Version difference data:
------
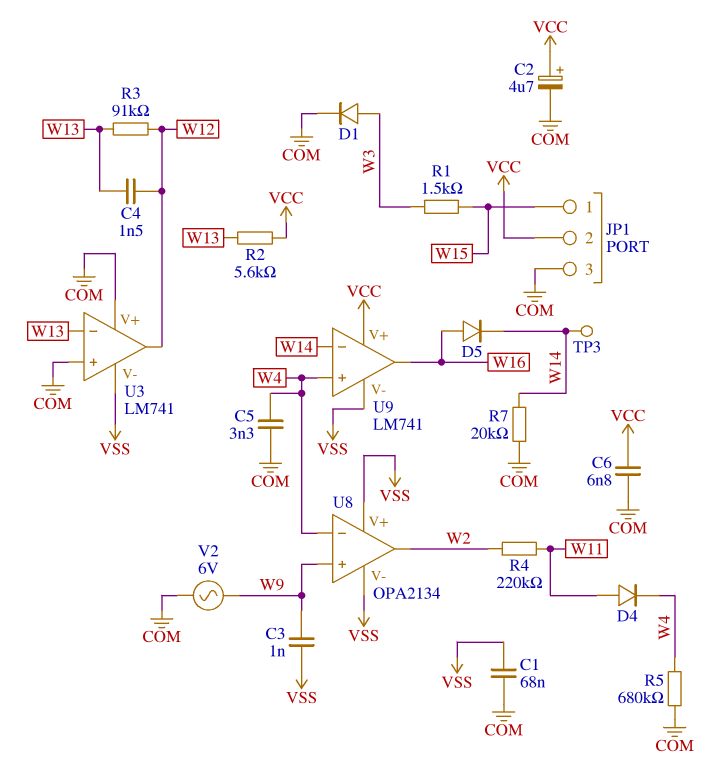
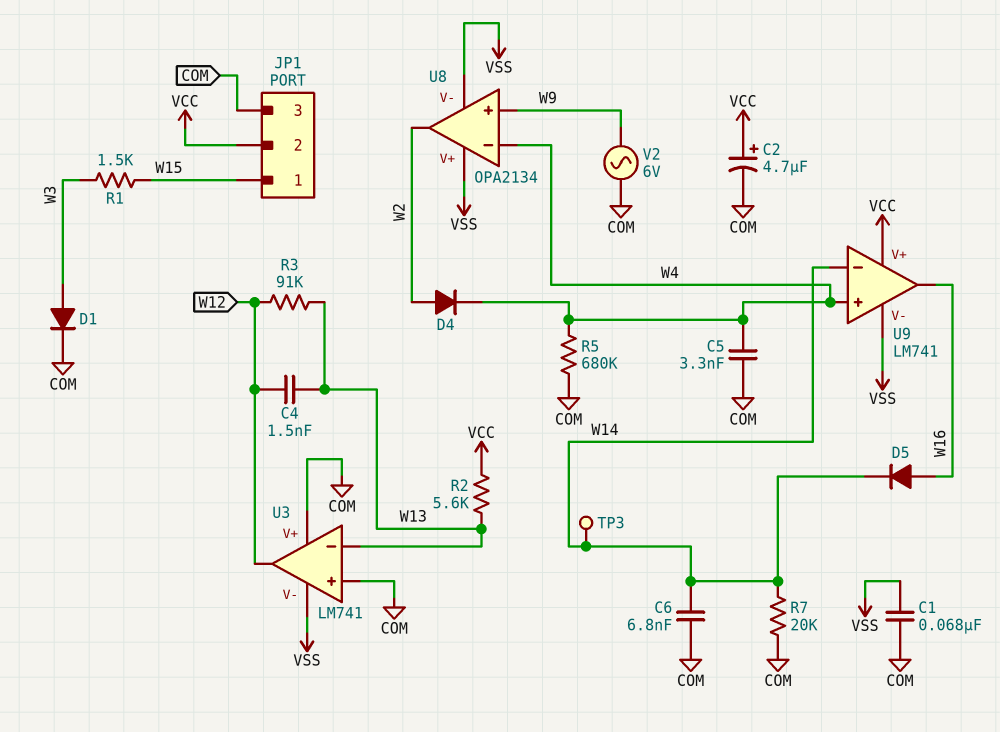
C3: 1nF (VSS, W9) -> none
C6: 6.8nF (COM, VCC) -> 6.8nF (COM, W14)
D4: diode (A W11, K W4) -> diode (A W2, K W4)
R4: 220k (W2, W11) -> none

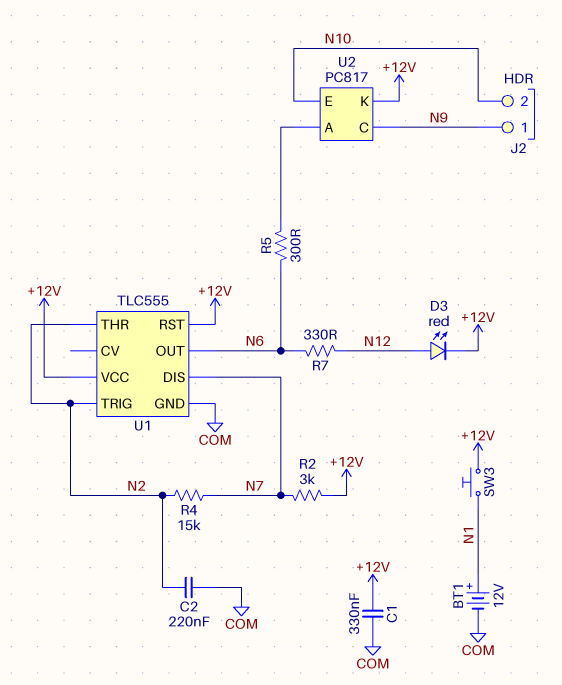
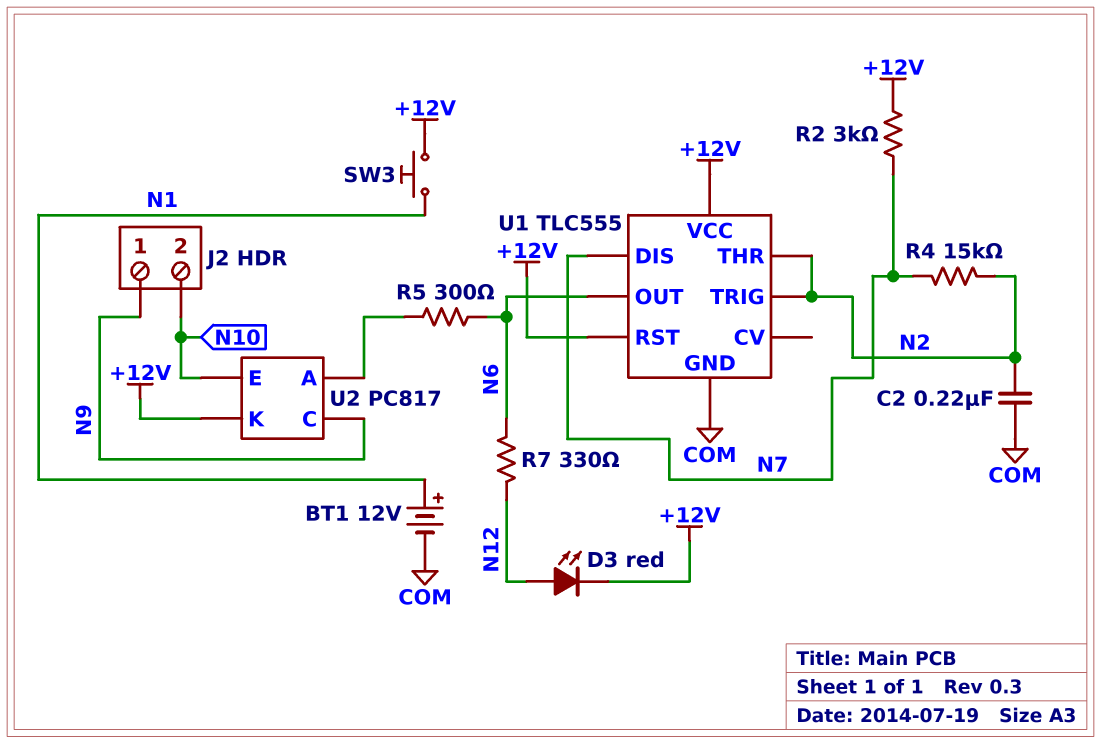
C1: 330nF (+12V, COM) -> none

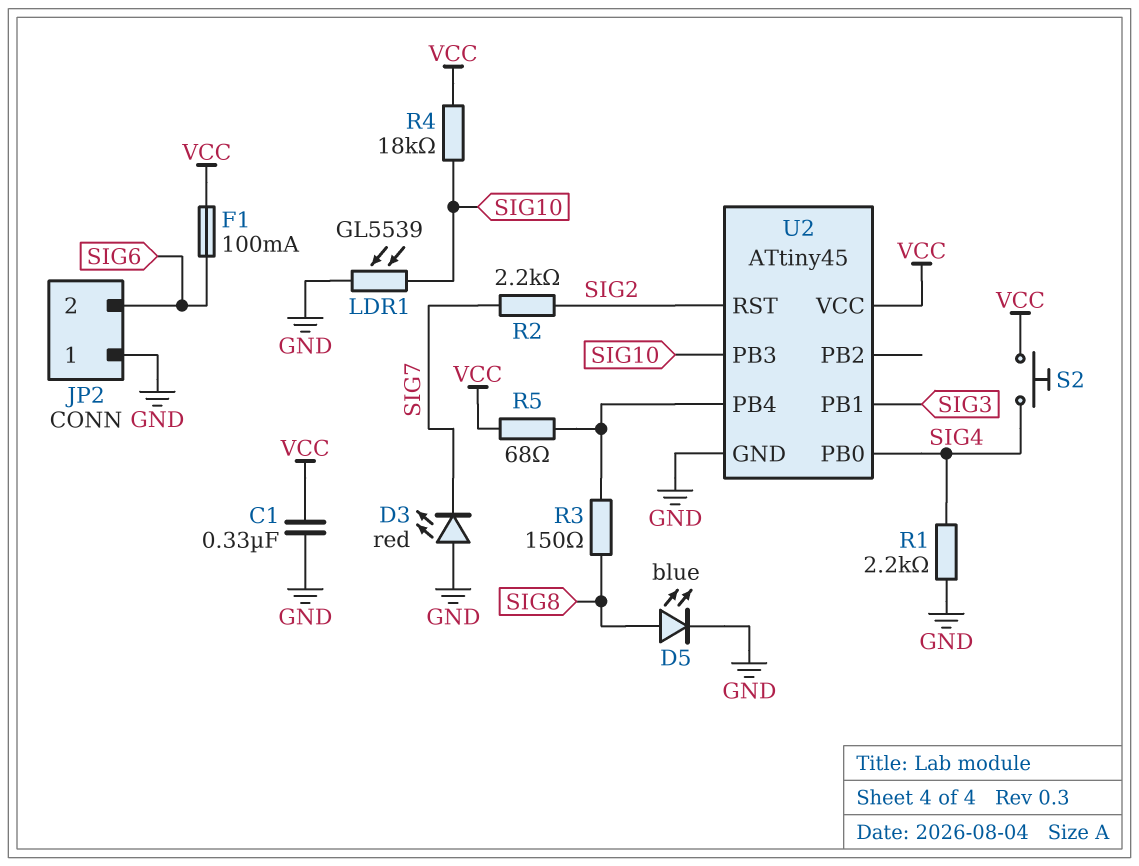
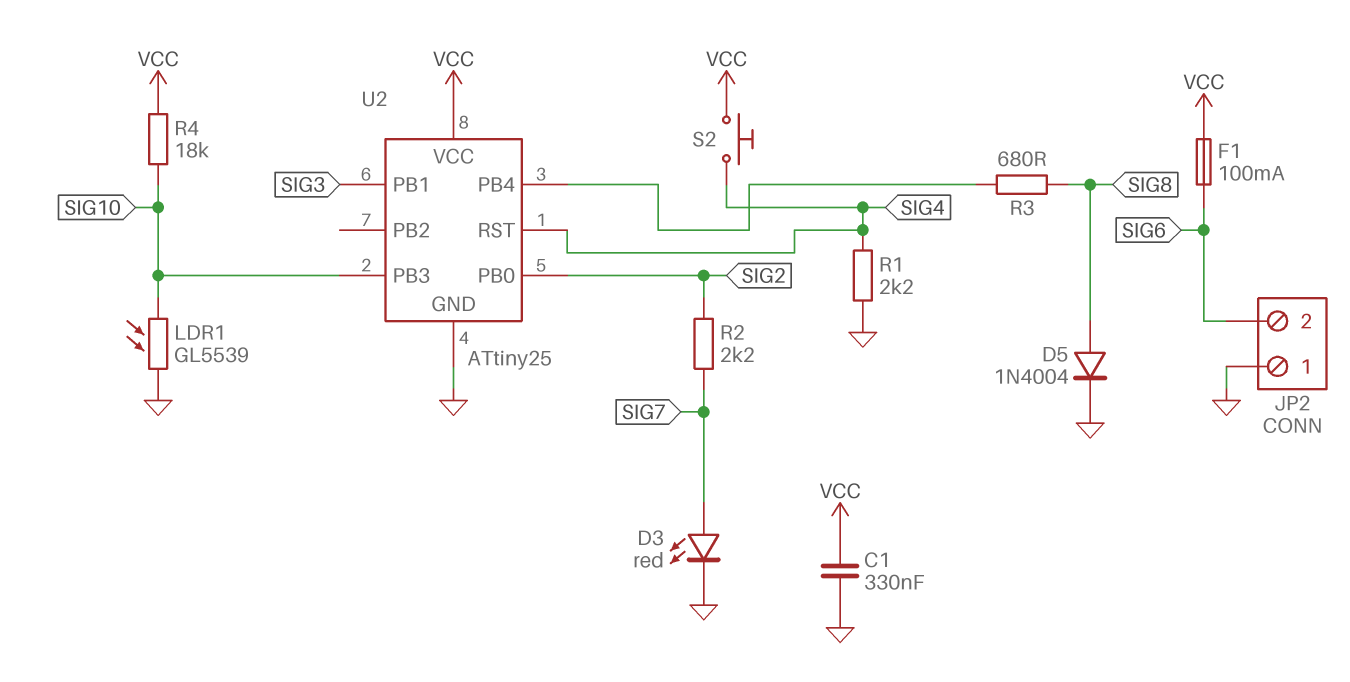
D3: LED red (A GND, K SIG7) -> LED red (A SIG7, K GND)
D5: LED blue (A SIG8, K GND) -> diode 1N4004 (A SIG8, K GND)
R3: 150 (SIG8, U2/PB4) -> 680 (SIG8, U2/PB4)
R5: 68 (U2/PB4, VCC) -> none
U2: ATtiny45 -> ATtiny25
U2 pin PB0: SIG4 -> SIG2
U2 pin RST: SIG2 -> SIG4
------
## EXERCISE GOAL
A verbatim copy of the data, with all pictures omitted, is the required output.

## FINISHED EXERCISE
C3: 1nF (VSS, W9) -> none
C6: 6.8nF (COM, VCC) -> 6.8nF (COM, W14)
D4: diode (A W11, K W4) -> diode (A W2, K W4)
R4: 220k (W2, W11) -> none

C1: 330nF (+12V, COM) -> none

D3: LED red (A GND, K SIG7) -> LED red (A SIG7, K GND)
D5: LED blue (A SIG8, K GND) -> diode 1N4004 (A SIG8, K GND)
R3: 150 (SIG8, U2/PB4) -> 680 (SIG8, U2/PB4)
R5: 68 (U2/PB4, VCC) -> none
U2: ATtiny45 -> ATtiny25
U2 pin PB0: SIG4 -> SIG2
U2 pin RST: SIG2 -> SIG4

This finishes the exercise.